[Extracted records]
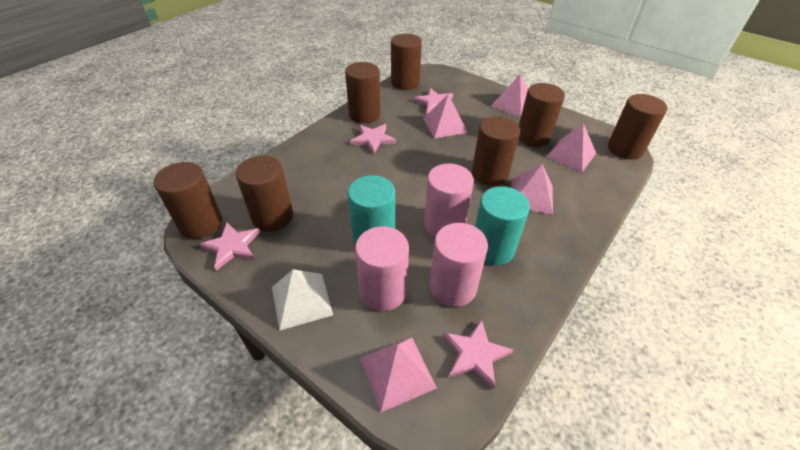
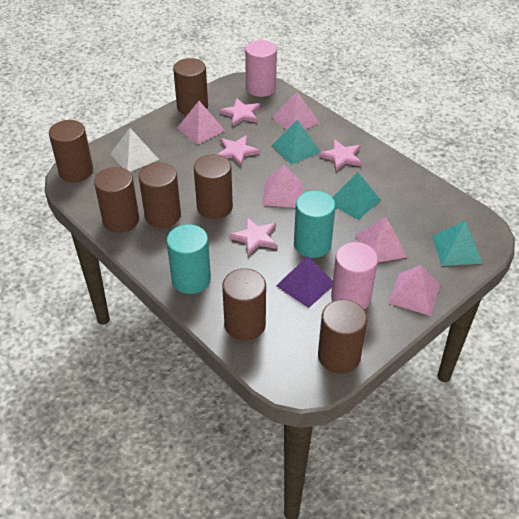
pink cylinder: 3 -> 2
purple pyramid: 0 -> 1
turquoise pyramid: 0 -> 3

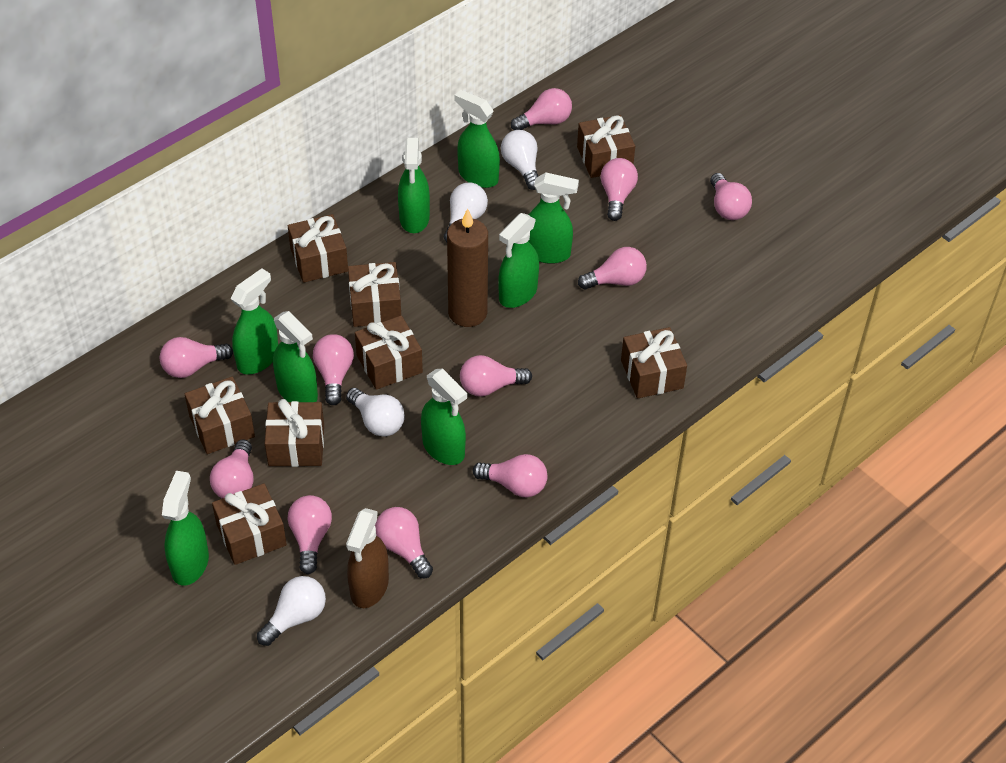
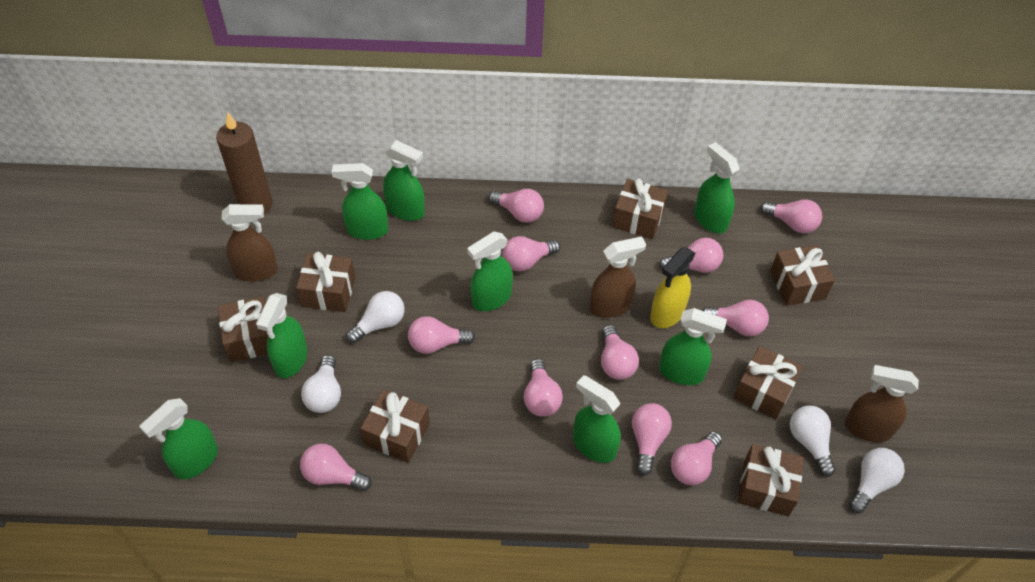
brown gift: 8 -> 7
brown spray bottle: 1 -> 3
yellow spray bottle: 0 -> 1

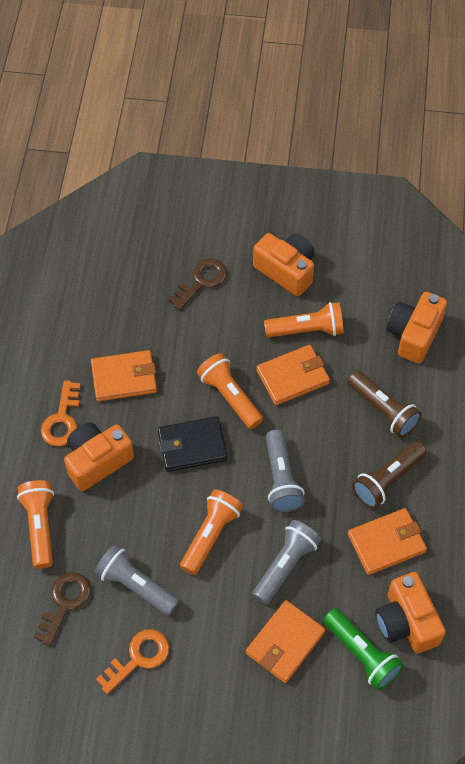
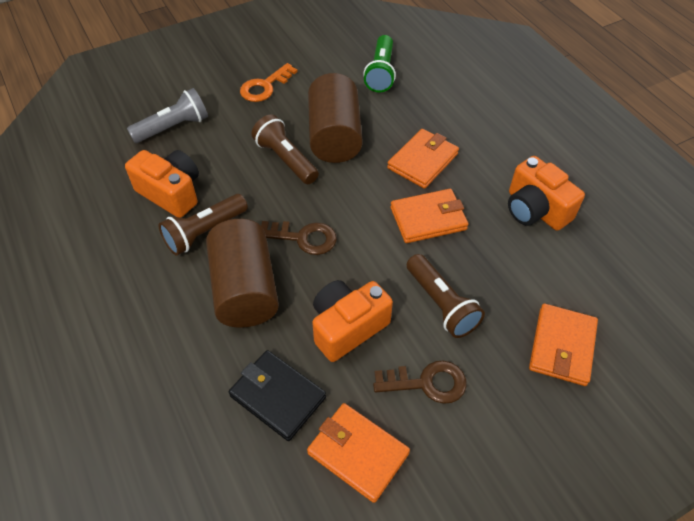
brown cylinder: 0 -> 2
brown flashlight: 2 -> 3
grey flashlight: 3 -> 1
orange camera: 4 -> 3
orange flashlight: 4 -> 0
orange key: 2 -> 1

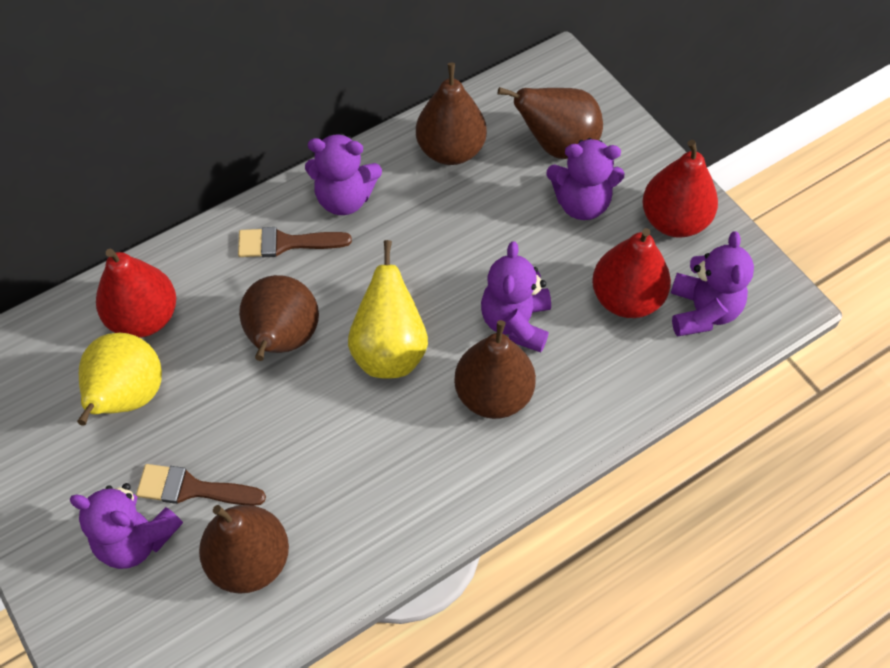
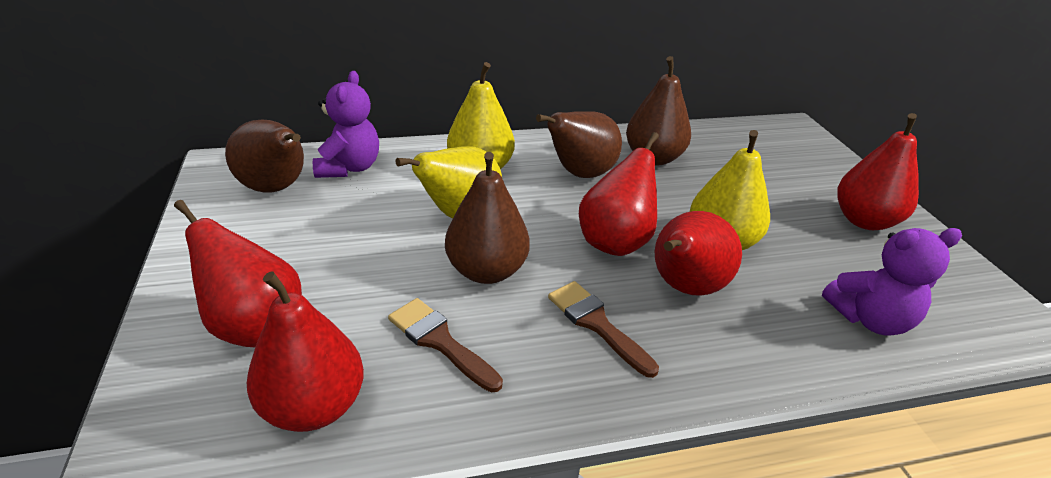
brown pear: 5 -> 4
purple teddy bear: 5 -> 2
red pear: 3 -> 5
yellow pear: 2 -> 3

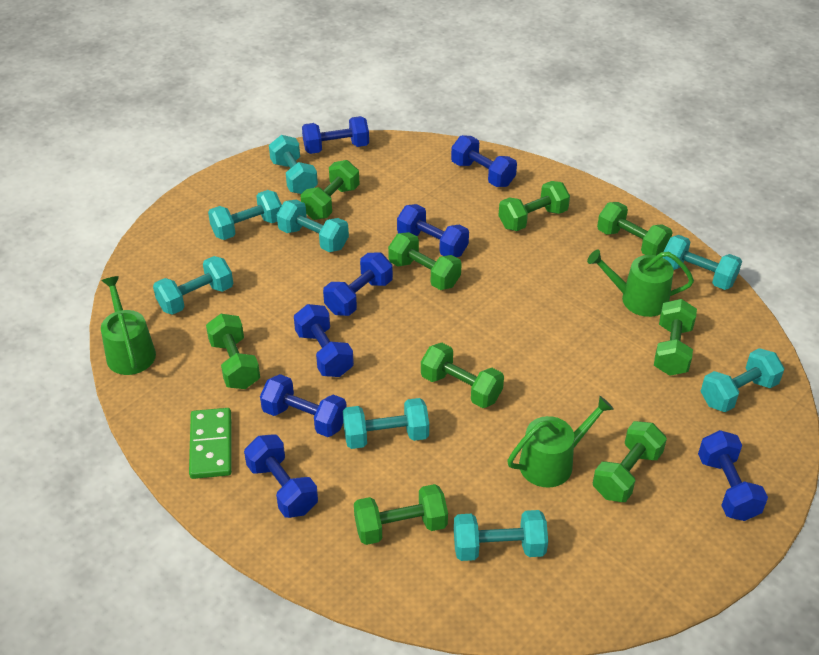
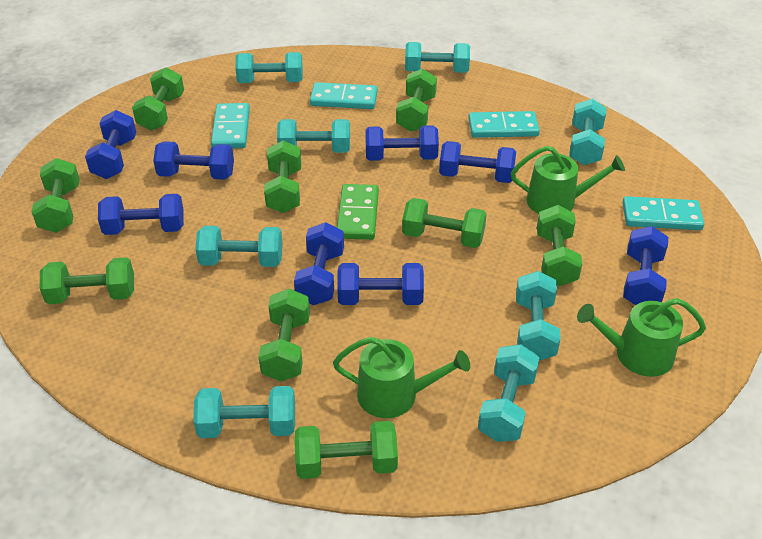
turquoise domino: 0 -> 4

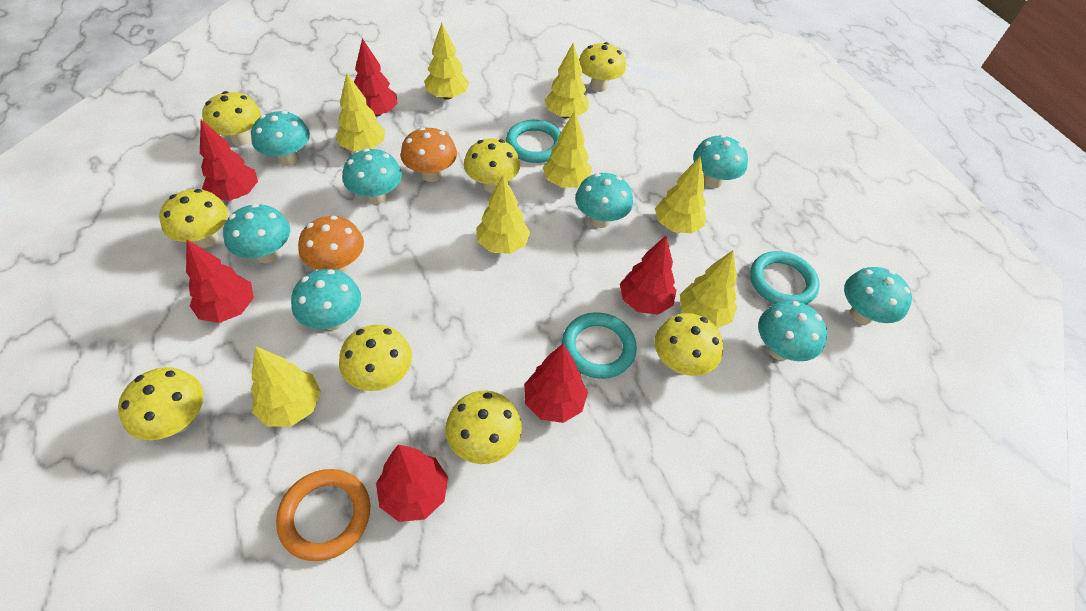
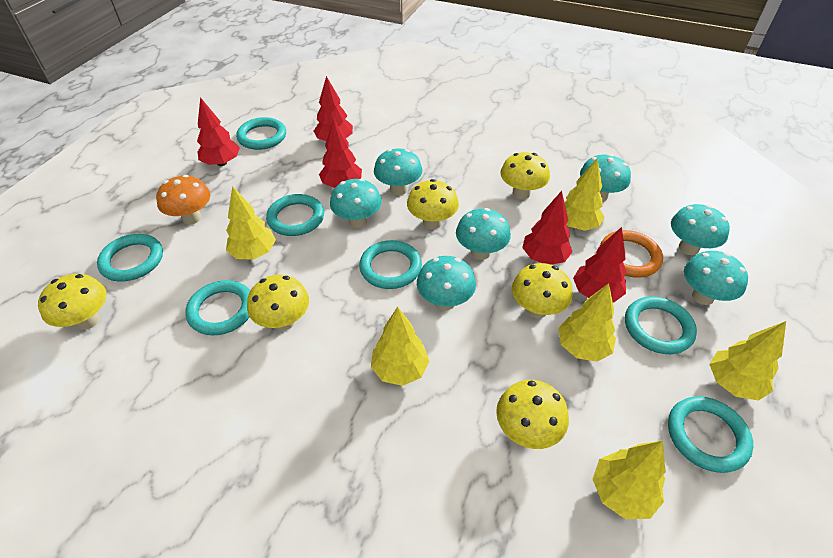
orange mushroom: 2 -> 1
red tree: 6 -> 5
turquoise mushroom: 8 -> 7
turquoise ring: 3 -> 7
yellow mushroom: 8 -> 6
yellow tree: 8 -> 6

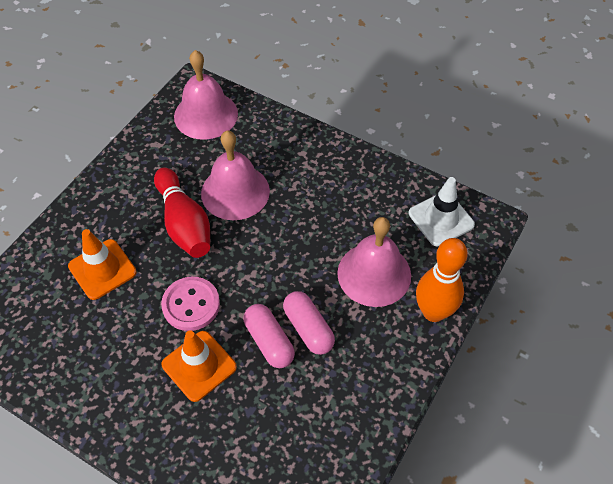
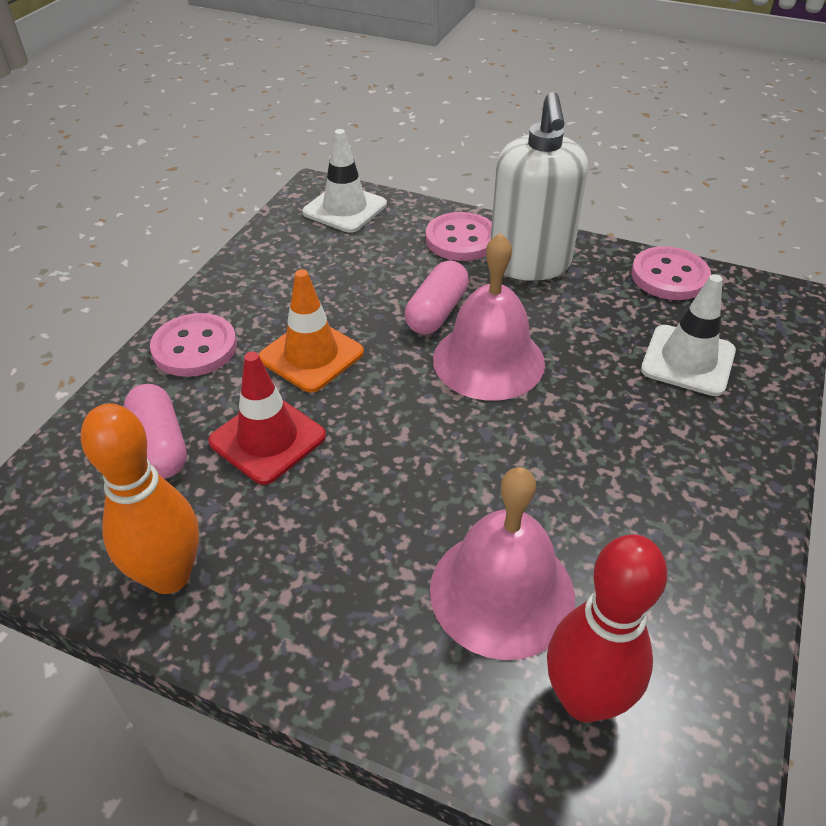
orange traffic cone: 2 -> 1
pink bell: 3 -> 2
pink button: 1 -> 3
red traffic cone: 0 -> 1
white soap dispenser: 0 -> 1
white traffic cone: 1 -> 2

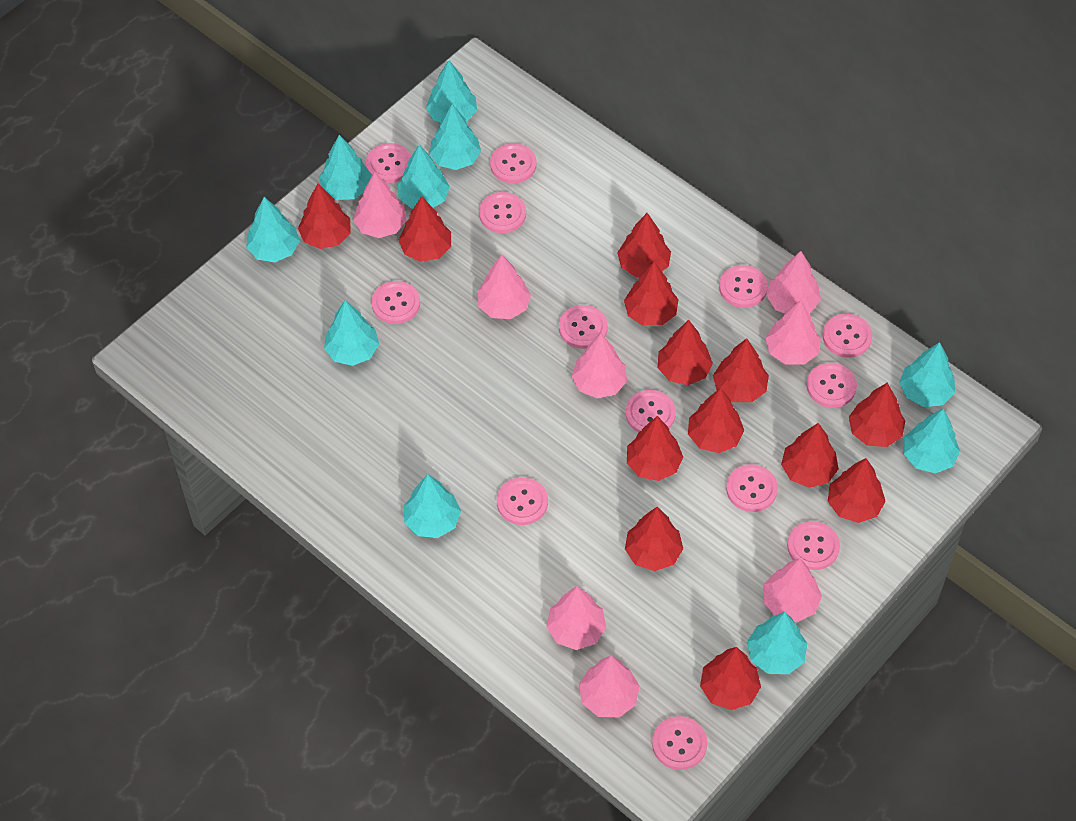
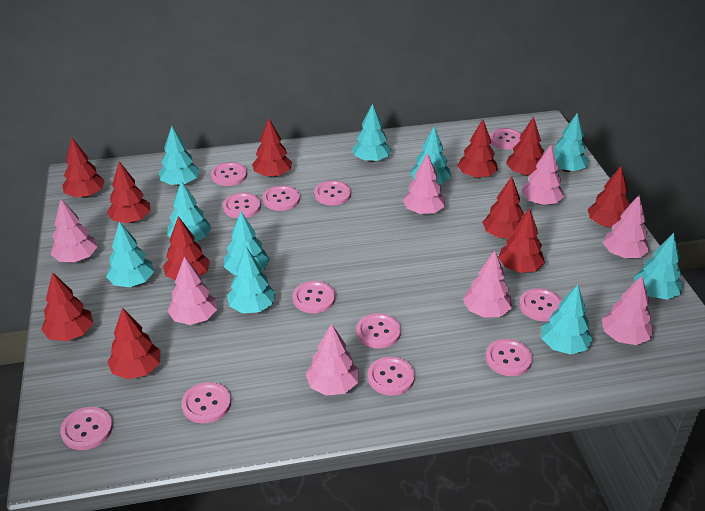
pink button: 13 -> 12
red tree: 13 -> 11

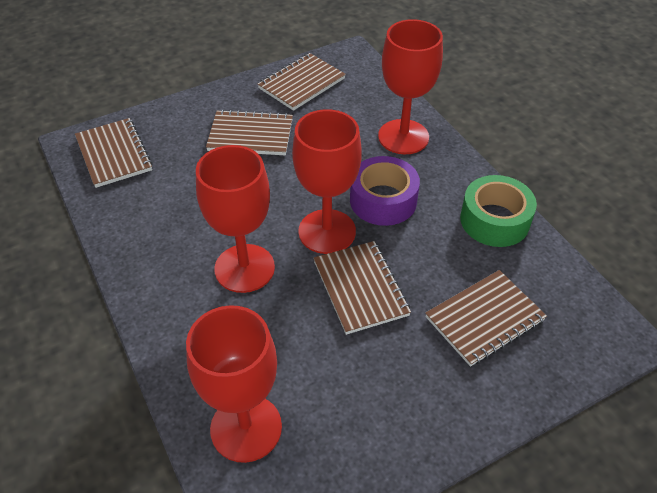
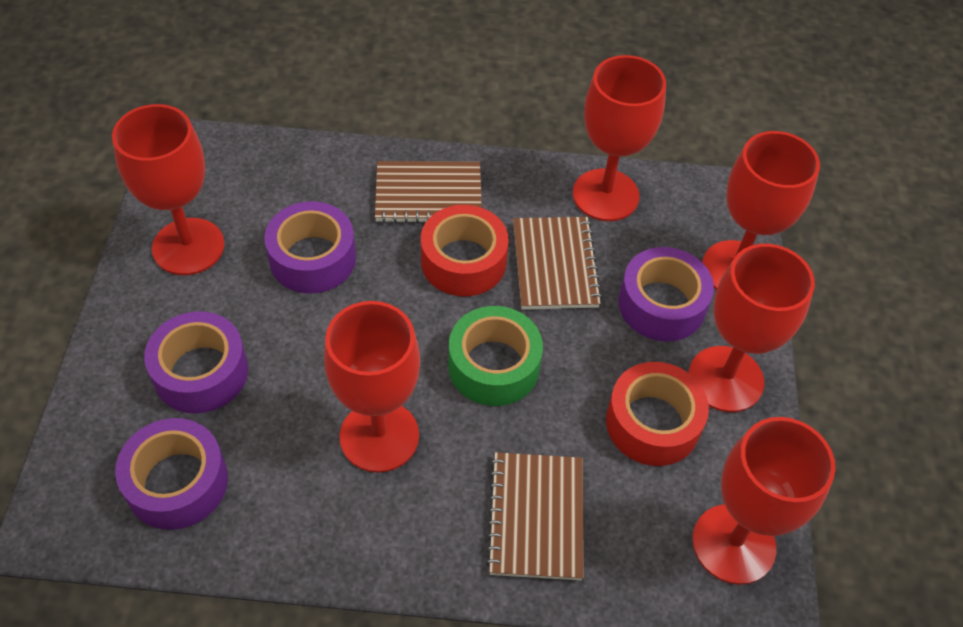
brown notebook: 5 -> 3
purple tape: 1 -> 4
red goblet: 4 -> 6
red tape: 0 -> 2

=== Your objective ===
In the records above, find the line that contains "turquoise mushroom: 8 -> 7" and retype it and all lines after it exactly, leaving out any pictures.

=== Answer for the task ===
turquoise mushroom: 8 -> 7
turquoise ring: 3 -> 7
yellow mushroom: 8 -> 6
yellow tree: 8 -> 6

orange traffic cone: 2 -> 1
pink bell: 3 -> 2
pink button: 1 -> 3
red traffic cone: 0 -> 1
white soap dispenser: 0 -> 1
white traffic cone: 1 -> 2

pink button: 13 -> 12
red tree: 13 -> 11

brown notebook: 5 -> 3
purple tape: 1 -> 4
red goblet: 4 -> 6
red tape: 0 -> 2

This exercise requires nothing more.